-------- PROVIDED RECORDS

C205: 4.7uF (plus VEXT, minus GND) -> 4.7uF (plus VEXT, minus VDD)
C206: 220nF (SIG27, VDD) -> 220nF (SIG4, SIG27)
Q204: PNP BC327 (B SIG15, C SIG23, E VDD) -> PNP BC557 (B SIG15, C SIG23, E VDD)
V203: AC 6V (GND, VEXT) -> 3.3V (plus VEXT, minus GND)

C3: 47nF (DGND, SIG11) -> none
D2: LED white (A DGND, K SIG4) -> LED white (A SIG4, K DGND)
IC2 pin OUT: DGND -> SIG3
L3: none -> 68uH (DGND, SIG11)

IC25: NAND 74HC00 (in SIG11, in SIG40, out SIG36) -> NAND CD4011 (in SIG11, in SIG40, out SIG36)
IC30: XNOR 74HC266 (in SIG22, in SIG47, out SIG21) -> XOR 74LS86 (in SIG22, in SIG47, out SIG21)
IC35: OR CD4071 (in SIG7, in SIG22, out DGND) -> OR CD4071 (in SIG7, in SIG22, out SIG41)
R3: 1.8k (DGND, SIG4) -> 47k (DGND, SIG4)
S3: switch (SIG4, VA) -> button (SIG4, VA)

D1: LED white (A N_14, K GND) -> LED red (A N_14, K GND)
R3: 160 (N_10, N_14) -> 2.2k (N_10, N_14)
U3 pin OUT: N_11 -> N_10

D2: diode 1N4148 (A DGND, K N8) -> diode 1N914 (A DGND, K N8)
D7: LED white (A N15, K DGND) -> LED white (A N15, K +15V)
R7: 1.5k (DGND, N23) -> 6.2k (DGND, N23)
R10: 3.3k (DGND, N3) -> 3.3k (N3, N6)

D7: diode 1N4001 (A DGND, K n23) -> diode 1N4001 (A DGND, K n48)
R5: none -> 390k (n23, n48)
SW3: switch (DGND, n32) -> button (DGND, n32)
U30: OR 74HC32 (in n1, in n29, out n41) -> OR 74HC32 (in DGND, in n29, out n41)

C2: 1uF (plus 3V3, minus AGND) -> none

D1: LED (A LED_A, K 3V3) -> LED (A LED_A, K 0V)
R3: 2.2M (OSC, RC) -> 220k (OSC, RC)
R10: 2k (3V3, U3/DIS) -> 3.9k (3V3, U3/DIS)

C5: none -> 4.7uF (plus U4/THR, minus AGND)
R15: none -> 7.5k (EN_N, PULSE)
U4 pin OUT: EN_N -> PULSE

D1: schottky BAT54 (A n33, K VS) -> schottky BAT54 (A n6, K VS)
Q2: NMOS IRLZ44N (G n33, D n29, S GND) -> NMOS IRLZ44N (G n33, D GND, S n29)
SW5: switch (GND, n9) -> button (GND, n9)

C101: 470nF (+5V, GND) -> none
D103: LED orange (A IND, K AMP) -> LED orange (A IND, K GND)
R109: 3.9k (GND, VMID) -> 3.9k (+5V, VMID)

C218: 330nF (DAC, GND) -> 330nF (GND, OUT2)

----------------

_WHAT TO WORK ON_:
Go through the records. Copy each line where "VEXT" appears.

_REPLY TO THE EXERCISE_:
C205: 4.7uF (plus VEXT, minus GND) -> 4.7uF (plus VEXT, minus VDD)
V203: AC 6V (GND, VEXT) -> 3.3V (plus VEXT, minus GND)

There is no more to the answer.